Task directions:
Please return only the lines from the one holding "Schere [braun] (no. 2 from left)" through the one holding "Kreisel [rosa] (no. 2 from left)", exactly as they appear in the records below, both ends included.

──────── Data extract

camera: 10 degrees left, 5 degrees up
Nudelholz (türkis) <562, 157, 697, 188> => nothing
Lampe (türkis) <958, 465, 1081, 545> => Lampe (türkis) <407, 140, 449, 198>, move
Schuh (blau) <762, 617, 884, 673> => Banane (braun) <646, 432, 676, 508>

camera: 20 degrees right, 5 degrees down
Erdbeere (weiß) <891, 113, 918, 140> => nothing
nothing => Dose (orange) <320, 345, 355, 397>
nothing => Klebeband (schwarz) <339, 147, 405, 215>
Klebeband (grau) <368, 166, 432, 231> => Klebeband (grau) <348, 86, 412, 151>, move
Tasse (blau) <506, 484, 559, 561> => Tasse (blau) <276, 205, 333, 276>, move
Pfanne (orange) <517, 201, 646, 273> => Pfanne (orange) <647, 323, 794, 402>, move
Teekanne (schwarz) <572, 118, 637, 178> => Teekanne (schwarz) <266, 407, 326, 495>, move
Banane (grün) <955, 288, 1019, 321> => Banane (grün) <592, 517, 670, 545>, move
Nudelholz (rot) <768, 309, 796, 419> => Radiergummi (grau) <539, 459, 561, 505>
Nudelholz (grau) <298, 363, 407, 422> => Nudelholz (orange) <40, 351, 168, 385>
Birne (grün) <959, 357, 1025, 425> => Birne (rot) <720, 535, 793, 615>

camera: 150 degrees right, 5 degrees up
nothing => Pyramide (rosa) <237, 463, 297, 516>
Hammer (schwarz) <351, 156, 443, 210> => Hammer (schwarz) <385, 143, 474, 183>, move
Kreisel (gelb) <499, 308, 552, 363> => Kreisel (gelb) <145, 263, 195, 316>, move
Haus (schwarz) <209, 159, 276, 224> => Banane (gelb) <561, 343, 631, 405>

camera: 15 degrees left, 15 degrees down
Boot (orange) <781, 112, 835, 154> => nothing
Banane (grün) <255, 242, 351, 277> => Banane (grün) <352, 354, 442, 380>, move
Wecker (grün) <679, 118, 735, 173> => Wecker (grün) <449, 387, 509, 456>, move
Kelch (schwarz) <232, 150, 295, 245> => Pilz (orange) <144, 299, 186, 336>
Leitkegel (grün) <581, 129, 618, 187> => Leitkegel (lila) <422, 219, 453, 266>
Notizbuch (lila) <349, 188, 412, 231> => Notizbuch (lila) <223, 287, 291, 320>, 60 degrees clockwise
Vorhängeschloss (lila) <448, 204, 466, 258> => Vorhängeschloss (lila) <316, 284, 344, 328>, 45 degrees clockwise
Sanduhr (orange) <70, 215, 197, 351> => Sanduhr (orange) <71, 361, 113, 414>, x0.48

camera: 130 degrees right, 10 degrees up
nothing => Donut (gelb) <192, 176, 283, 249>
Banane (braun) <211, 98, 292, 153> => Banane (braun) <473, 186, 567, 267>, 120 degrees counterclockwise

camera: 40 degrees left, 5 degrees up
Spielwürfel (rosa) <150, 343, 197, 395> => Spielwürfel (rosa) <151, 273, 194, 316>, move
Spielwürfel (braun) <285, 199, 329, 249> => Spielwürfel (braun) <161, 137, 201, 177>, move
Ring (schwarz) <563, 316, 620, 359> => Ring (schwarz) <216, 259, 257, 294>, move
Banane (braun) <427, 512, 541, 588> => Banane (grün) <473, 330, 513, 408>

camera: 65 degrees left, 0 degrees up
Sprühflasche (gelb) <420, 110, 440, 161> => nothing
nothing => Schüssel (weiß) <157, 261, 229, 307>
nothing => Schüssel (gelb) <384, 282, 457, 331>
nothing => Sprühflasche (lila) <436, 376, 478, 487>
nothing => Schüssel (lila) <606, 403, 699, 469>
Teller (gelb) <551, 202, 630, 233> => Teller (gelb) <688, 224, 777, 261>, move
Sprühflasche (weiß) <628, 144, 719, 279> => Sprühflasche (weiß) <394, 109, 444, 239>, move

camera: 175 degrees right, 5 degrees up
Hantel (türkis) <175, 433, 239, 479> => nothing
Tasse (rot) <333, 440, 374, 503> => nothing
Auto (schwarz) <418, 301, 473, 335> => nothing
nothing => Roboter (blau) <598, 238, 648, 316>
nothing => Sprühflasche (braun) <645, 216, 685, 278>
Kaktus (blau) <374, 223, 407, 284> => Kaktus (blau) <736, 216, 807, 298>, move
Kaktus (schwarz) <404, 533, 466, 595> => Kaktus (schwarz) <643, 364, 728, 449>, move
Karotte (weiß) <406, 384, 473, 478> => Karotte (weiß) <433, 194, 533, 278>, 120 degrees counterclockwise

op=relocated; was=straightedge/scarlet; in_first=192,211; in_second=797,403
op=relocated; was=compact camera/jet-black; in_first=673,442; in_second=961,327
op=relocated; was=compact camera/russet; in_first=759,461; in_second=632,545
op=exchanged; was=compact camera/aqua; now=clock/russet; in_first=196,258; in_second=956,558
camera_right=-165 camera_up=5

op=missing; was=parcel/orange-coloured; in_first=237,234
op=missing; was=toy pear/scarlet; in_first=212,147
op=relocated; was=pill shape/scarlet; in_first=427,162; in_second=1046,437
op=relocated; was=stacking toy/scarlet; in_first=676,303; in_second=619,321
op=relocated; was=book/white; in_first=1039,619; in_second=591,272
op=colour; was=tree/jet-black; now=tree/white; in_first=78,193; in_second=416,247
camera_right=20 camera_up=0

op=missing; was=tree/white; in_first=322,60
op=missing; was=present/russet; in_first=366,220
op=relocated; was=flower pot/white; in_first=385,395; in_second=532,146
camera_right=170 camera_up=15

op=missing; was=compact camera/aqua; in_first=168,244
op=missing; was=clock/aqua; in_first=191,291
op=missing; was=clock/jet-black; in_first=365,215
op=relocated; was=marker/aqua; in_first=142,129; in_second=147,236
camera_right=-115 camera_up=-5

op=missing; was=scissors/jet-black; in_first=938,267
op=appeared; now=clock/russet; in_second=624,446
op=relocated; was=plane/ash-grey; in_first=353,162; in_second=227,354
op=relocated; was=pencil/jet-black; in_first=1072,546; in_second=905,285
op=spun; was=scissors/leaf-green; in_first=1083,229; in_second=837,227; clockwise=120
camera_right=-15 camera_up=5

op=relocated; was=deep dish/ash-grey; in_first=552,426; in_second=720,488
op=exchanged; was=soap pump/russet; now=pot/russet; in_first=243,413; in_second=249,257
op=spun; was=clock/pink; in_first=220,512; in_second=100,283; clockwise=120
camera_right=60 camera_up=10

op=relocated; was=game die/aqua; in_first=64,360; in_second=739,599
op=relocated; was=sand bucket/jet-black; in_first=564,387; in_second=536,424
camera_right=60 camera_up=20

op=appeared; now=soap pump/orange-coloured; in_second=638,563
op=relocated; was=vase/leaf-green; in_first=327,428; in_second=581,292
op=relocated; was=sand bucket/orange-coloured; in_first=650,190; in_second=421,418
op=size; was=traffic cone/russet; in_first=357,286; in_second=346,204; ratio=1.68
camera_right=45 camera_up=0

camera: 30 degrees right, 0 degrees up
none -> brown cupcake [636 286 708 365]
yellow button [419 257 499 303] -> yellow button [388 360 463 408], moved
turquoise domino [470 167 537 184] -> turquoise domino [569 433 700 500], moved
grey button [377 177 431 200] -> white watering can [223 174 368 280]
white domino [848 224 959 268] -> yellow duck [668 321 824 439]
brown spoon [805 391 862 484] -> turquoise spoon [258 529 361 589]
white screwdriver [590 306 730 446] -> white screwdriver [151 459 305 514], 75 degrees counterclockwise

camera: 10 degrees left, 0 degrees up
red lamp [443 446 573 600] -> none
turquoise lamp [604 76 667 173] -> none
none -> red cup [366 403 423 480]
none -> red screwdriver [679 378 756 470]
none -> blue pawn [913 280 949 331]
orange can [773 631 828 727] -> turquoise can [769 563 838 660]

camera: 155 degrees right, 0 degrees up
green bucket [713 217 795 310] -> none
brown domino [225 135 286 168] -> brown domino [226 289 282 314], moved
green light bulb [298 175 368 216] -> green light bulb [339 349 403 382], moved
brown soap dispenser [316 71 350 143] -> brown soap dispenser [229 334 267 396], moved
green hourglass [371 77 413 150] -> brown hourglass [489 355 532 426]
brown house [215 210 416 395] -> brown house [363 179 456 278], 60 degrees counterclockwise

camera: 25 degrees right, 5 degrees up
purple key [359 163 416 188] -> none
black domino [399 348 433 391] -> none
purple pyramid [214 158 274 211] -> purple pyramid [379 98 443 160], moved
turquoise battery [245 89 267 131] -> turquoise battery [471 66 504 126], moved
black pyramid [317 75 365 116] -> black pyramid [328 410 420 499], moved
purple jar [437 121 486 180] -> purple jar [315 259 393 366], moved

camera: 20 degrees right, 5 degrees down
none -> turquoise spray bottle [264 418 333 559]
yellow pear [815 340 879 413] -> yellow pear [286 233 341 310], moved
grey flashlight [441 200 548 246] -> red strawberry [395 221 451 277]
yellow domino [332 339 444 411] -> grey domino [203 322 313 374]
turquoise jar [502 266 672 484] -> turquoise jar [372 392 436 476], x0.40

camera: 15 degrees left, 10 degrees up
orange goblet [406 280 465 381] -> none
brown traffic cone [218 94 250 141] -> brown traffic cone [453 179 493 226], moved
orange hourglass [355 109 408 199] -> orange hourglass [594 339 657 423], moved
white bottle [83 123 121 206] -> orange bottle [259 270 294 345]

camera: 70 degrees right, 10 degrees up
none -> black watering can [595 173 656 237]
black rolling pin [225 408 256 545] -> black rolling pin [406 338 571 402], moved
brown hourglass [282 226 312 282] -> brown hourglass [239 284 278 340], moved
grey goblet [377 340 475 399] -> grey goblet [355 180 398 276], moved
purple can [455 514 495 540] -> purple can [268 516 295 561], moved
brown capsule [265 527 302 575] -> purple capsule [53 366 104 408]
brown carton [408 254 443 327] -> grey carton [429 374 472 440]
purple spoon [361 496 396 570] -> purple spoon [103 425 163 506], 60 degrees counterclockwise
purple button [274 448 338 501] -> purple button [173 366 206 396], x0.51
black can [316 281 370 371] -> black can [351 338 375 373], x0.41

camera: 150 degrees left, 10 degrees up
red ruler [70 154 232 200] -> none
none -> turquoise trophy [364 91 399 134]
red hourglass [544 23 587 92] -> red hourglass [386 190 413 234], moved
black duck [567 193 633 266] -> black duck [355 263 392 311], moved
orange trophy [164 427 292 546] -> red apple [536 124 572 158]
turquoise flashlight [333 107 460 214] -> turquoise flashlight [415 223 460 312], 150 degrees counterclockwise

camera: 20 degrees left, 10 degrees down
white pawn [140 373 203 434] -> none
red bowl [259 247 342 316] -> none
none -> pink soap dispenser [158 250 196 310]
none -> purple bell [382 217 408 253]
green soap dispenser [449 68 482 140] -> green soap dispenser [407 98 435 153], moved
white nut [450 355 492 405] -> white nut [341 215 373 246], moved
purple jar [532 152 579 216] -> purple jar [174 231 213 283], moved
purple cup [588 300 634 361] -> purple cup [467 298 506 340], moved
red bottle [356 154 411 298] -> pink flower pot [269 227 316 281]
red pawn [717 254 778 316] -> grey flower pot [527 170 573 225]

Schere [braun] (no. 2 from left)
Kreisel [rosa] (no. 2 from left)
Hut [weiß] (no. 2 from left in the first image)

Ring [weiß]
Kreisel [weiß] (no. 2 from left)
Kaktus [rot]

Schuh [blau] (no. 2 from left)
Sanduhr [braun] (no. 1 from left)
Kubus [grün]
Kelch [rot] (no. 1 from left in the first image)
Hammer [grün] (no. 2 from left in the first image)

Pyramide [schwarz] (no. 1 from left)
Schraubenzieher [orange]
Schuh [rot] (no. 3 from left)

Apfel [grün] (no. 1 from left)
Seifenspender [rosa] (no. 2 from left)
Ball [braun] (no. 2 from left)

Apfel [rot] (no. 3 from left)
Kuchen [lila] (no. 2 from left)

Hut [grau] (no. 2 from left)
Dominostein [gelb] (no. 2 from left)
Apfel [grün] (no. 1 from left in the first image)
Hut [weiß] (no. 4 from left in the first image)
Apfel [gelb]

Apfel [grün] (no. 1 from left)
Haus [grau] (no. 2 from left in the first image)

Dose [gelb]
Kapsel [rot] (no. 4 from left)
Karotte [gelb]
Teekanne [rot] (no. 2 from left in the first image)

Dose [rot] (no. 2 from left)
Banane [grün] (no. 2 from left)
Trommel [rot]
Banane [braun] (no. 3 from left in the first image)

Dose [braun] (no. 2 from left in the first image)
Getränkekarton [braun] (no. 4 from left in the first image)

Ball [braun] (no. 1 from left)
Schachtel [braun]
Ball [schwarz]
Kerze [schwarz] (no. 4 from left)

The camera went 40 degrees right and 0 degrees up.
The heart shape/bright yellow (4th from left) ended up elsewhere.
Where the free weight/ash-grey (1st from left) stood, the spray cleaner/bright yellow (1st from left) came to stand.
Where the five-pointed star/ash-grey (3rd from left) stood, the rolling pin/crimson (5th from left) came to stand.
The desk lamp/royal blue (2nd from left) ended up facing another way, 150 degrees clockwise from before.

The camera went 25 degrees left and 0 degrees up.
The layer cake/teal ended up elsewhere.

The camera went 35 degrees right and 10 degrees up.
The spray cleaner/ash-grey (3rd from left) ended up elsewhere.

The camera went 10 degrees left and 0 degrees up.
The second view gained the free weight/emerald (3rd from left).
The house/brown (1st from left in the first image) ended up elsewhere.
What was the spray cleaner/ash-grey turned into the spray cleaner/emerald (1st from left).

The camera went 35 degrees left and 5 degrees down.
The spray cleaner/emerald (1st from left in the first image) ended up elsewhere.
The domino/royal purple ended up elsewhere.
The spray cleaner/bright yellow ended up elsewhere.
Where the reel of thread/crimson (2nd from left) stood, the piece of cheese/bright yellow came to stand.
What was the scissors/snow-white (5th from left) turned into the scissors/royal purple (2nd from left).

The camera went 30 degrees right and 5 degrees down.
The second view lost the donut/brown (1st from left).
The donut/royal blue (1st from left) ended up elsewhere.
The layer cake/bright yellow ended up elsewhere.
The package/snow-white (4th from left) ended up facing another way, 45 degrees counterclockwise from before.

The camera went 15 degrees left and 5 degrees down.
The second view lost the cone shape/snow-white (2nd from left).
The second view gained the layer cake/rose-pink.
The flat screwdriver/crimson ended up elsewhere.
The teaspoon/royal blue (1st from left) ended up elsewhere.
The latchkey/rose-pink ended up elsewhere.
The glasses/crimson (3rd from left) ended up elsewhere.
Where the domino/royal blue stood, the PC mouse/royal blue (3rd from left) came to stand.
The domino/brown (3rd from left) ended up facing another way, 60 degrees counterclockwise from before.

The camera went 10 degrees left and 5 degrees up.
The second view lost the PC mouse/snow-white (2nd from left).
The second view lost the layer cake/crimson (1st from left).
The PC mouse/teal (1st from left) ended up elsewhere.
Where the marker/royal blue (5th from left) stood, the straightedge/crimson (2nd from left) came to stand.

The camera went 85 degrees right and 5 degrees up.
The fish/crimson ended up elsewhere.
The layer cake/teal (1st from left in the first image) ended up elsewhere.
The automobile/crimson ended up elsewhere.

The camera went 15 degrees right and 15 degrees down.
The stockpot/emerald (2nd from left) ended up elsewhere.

────────────────

Response:
Schere [braun] (no. 2 from left)
Kreisel [rosa] (no. 2 from left)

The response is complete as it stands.